Assignment:
Every line of the entries below that mentions "star" is to be copied out.

Available data:
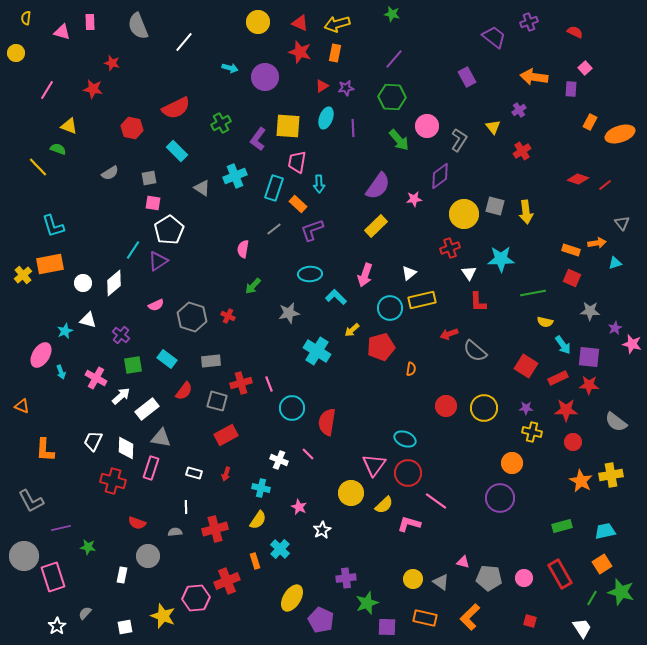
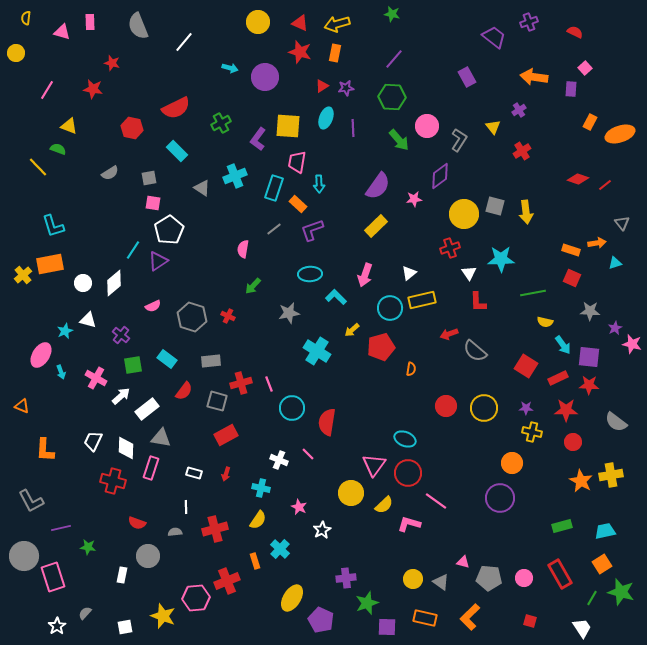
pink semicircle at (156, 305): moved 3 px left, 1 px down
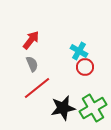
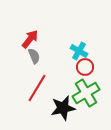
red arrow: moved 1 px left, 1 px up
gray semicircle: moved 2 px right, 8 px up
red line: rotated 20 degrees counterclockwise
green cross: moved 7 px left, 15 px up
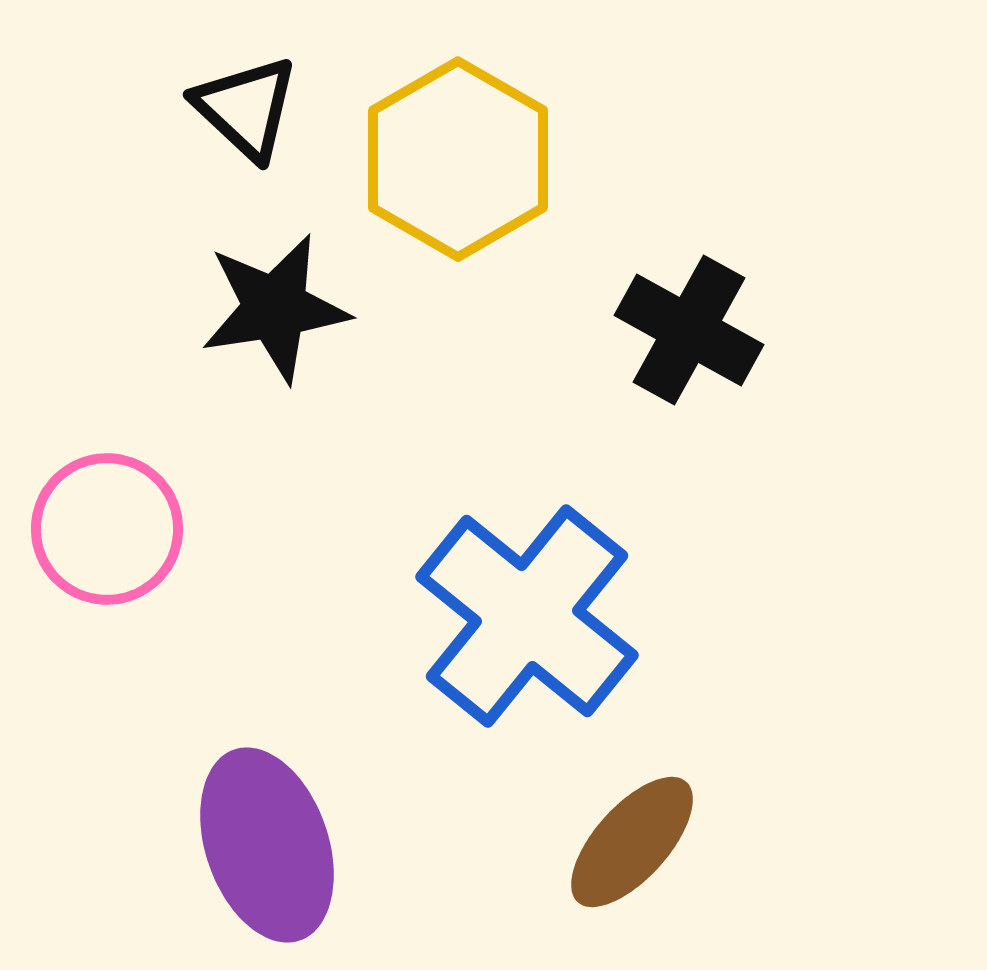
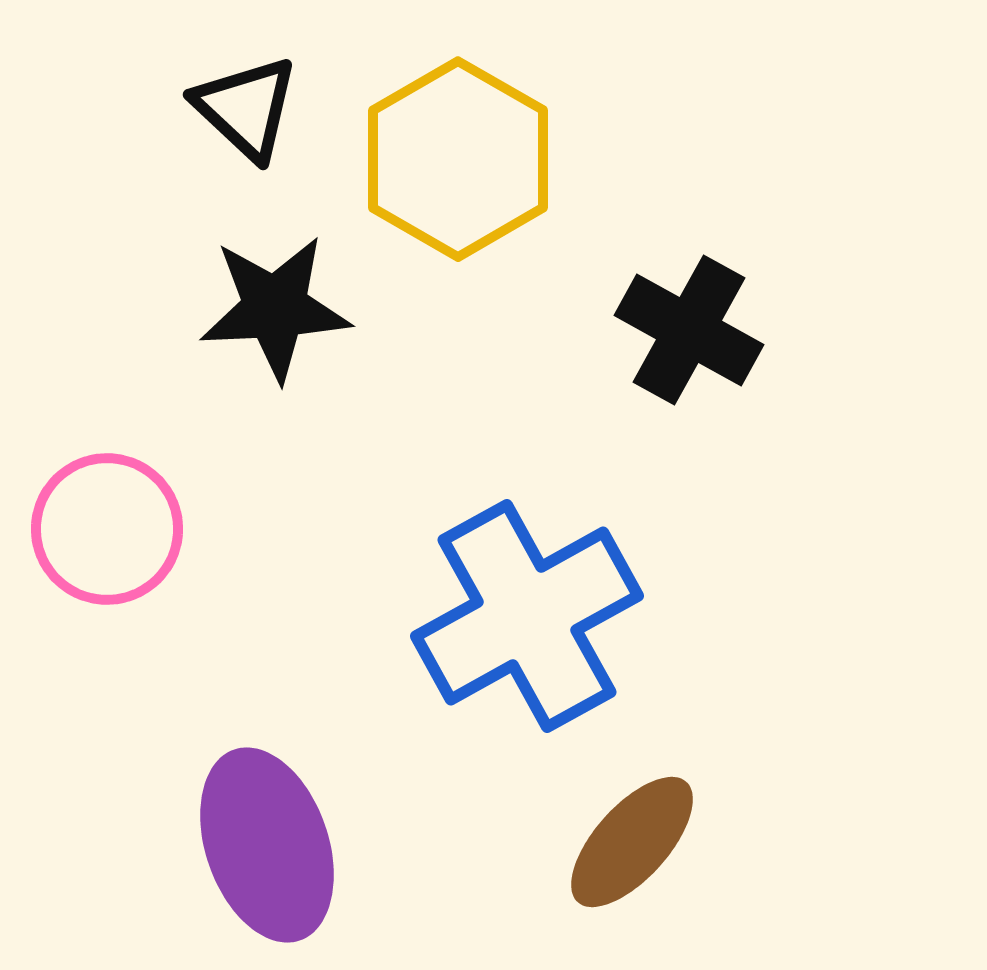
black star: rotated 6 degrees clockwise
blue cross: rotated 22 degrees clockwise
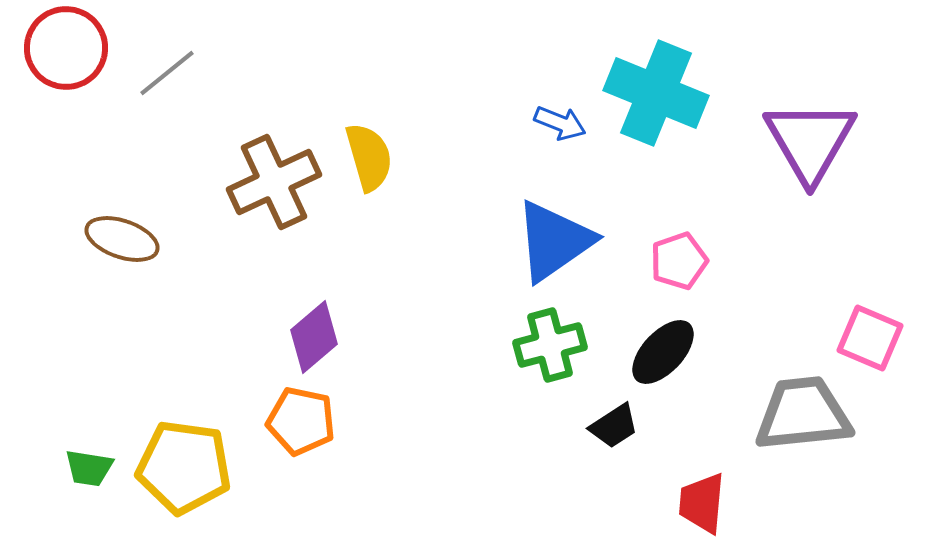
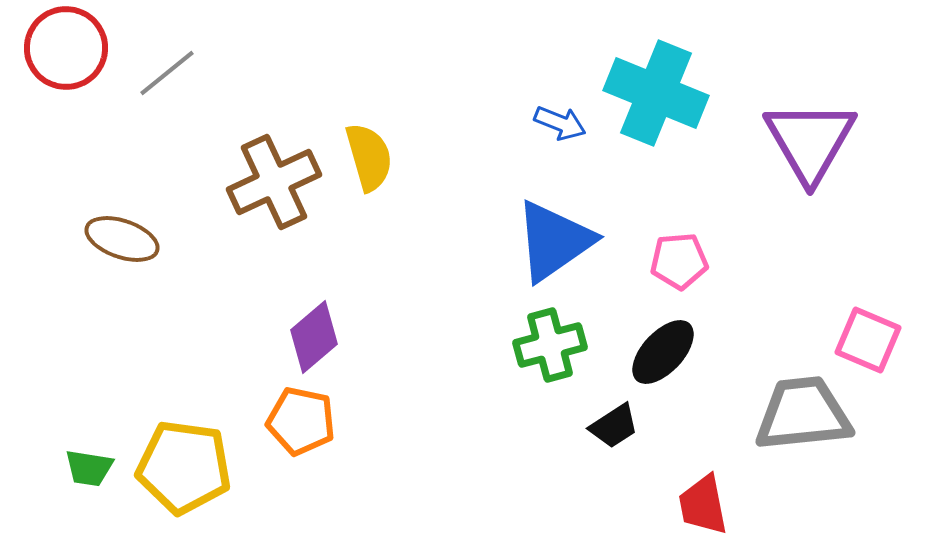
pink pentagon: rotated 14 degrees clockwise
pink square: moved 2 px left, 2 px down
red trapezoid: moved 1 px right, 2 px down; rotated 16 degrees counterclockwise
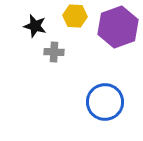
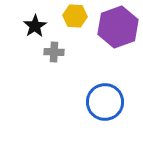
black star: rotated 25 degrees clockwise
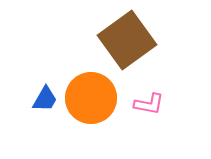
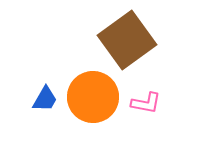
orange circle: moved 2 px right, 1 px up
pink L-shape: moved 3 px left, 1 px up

Answer section:
black star: rotated 6 degrees clockwise
black star: rotated 25 degrees clockwise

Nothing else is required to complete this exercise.